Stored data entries

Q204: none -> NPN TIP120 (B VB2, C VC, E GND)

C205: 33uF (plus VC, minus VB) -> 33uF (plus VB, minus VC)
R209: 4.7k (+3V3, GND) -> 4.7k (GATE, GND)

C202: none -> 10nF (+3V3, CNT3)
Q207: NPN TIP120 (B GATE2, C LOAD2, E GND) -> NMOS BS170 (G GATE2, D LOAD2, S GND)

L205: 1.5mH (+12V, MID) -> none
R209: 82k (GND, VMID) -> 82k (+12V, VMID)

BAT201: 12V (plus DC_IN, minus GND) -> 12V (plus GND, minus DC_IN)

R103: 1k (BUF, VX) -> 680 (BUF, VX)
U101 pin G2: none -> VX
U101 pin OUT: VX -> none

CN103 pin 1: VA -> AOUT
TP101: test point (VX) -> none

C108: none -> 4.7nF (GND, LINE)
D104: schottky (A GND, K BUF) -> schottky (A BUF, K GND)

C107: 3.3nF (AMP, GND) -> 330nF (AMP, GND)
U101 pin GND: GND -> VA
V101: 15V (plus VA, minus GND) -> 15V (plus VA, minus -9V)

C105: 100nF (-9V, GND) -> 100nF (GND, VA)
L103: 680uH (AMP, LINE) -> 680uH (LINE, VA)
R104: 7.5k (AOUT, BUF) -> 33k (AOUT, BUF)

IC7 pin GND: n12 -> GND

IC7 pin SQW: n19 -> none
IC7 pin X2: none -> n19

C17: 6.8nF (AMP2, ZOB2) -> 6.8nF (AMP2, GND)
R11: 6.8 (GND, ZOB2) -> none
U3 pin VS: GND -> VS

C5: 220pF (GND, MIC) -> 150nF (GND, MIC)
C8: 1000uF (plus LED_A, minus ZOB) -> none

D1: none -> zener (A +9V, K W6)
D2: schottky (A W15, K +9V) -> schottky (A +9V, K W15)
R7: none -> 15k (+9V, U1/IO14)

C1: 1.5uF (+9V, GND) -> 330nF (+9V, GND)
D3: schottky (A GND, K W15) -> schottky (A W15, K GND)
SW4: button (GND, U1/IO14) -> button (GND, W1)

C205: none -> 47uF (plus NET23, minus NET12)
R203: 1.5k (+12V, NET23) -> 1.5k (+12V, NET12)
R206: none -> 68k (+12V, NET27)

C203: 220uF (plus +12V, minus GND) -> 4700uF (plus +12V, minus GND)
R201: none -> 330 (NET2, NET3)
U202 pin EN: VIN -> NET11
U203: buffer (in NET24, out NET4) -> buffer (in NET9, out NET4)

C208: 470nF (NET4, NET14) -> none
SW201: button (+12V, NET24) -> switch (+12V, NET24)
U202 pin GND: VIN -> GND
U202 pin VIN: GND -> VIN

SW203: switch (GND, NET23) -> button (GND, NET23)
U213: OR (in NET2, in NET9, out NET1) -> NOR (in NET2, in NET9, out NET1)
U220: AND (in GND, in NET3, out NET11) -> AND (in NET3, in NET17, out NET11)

Problem details
From the line containing "R203: 1.5k (+12V, NET23)" down to the final line of the data, write out every line exactly; both the first and last of these belong in your answer, and nothing else does.

Answer box
R203: 1.5k (+12V, NET23) -> 1.5k (+12V, NET12)
R206: none -> 68k (+12V, NET27)

C203: 220uF (plus +12V, minus GND) -> 4700uF (plus +12V, minus GND)
R201: none -> 330 (NET2, NET3)
U202 pin EN: VIN -> NET11
U203: buffer (in NET24, out NET4) -> buffer (in NET9, out NET4)

C208: 470nF (NET4, NET14) -> none
SW201: button (+12V, NET24) -> switch (+12V, NET24)
U202 pin GND: VIN -> GND
U202 pin VIN: GND -> VIN

SW203: switch (GND, NET23) -> button (GND, NET23)
U213: OR (in NET2, in NET9, out NET1) -> NOR (in NET2, in NET9, out NET1)
U220: AND (in GND, in NET3, out NET11) -> AND (in NET3, in NET17, out NET11)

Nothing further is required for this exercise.